(Stored items from a collection)
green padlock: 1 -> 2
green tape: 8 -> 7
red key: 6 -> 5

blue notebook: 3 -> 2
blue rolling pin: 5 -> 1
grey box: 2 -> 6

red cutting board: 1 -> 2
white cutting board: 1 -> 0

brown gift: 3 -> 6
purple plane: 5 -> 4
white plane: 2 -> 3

---

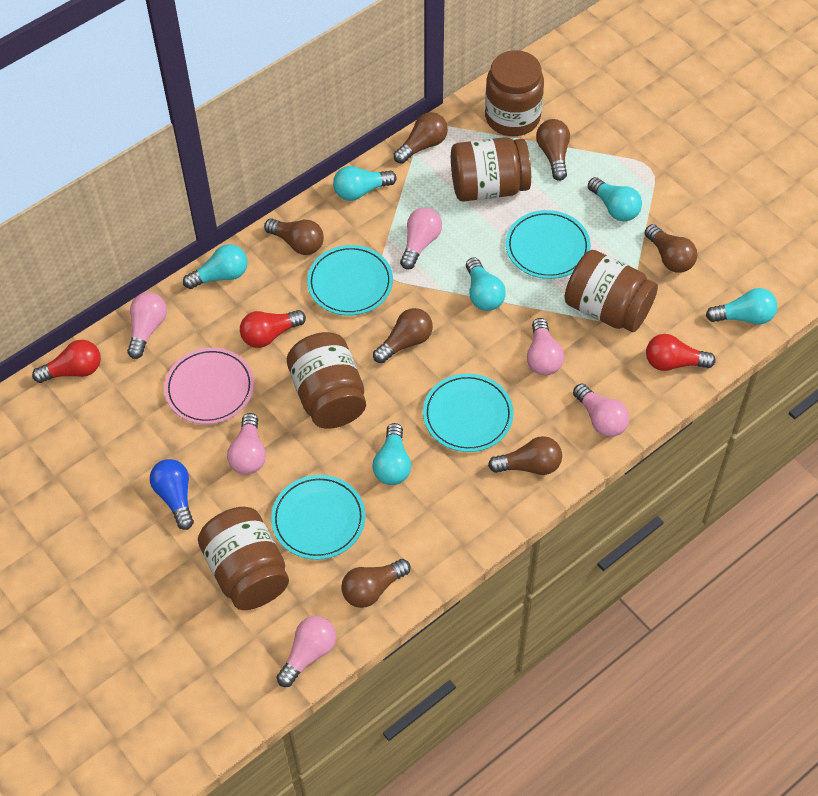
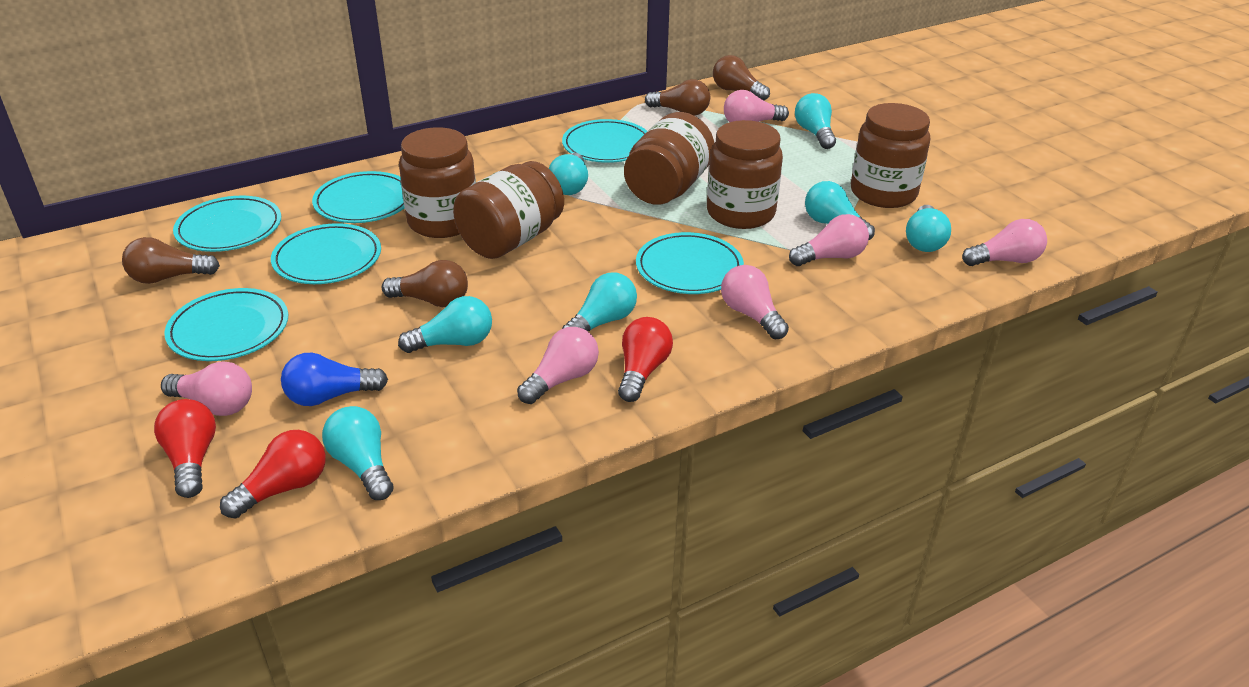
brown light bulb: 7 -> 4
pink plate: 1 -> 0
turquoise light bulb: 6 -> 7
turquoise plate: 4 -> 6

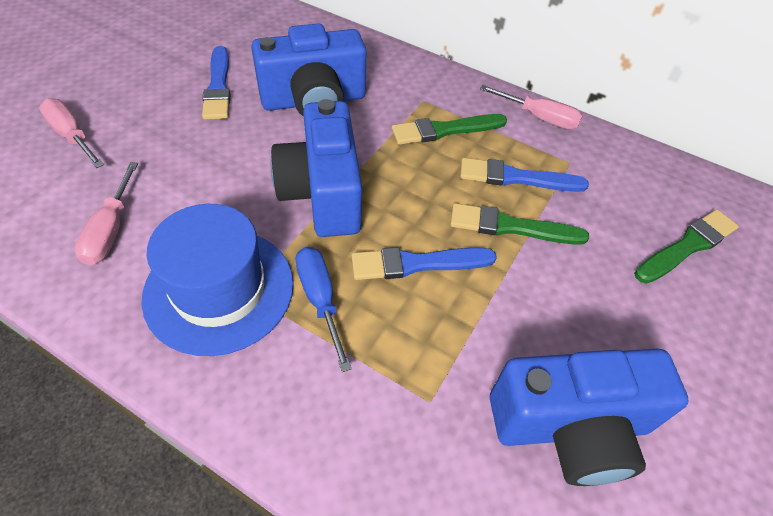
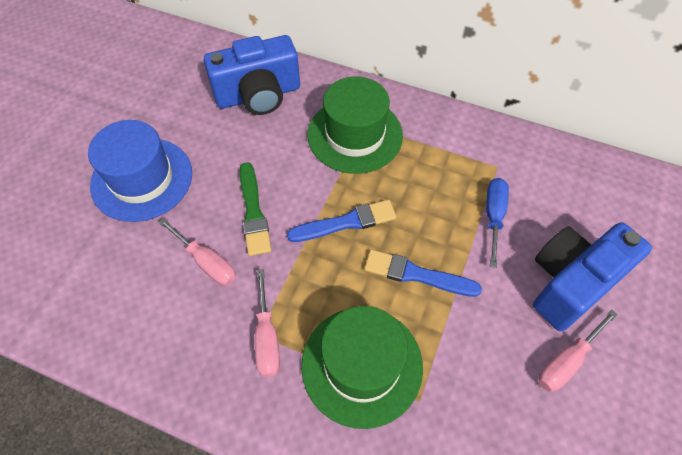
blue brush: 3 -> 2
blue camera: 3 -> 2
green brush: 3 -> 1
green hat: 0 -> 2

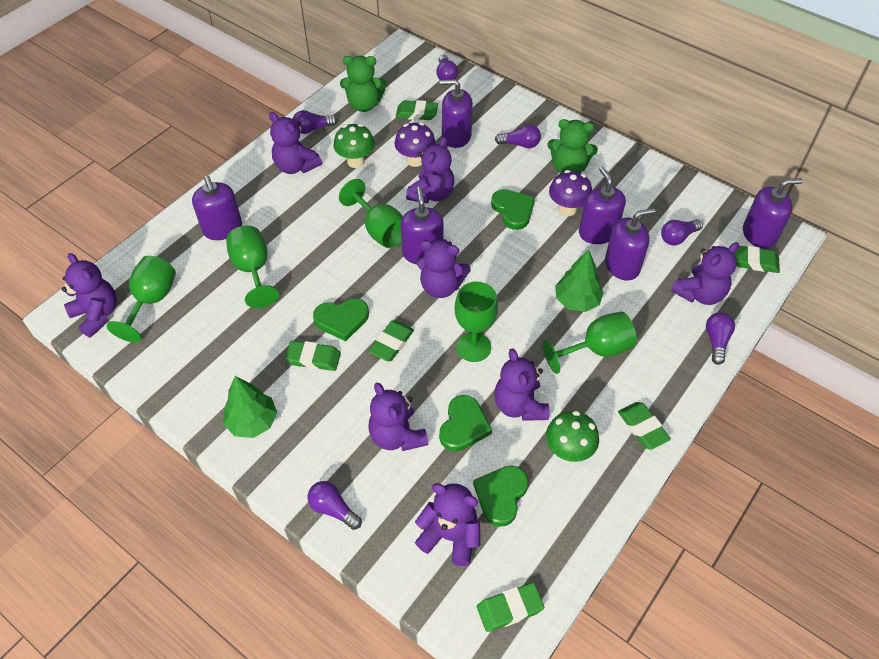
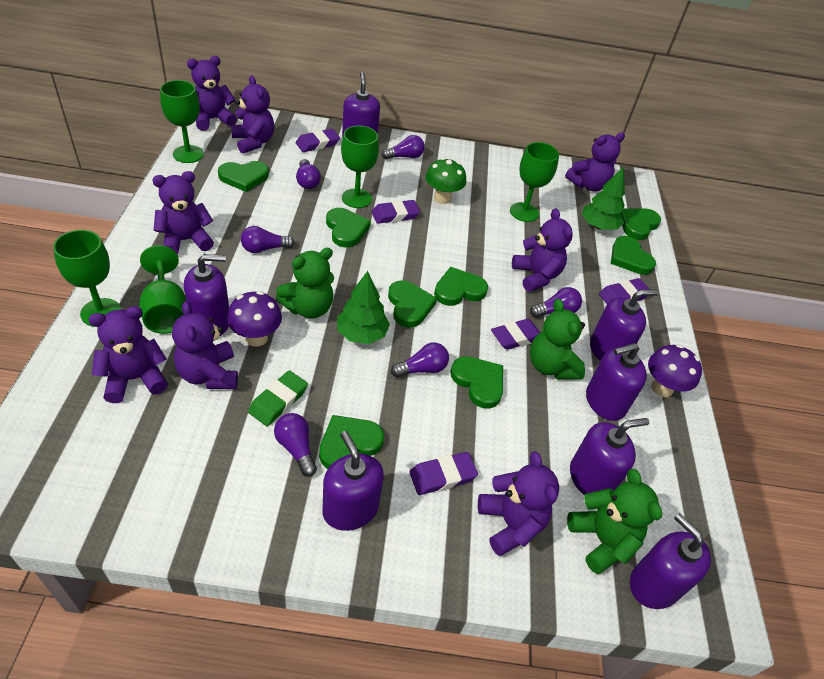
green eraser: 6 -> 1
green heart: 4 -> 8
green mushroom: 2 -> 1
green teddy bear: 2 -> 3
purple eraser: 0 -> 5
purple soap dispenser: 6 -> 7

WHAT YOU SHOULD DO.
In the entries above, the lines from the one bearing "green padlock: 1 -> 2" up to and including the one bearing "white plane: 2 -> 3" should be transcribed exactly; no other line is wanted.

EXERCISE RESULT.
green padlock: 1 -> 2
green tape: 8 -> 7
red key: 6 -> 5

blue notebook: 3 -> 2
blue rolling pin: 5 -> 1
grey box: 2 -> 6

red cutting board: 1 -> 2
white cutting board: 1 -> 0

brown gift: 3 -> 6
purple plane: 5 -> 4
white plane: 2 -> 3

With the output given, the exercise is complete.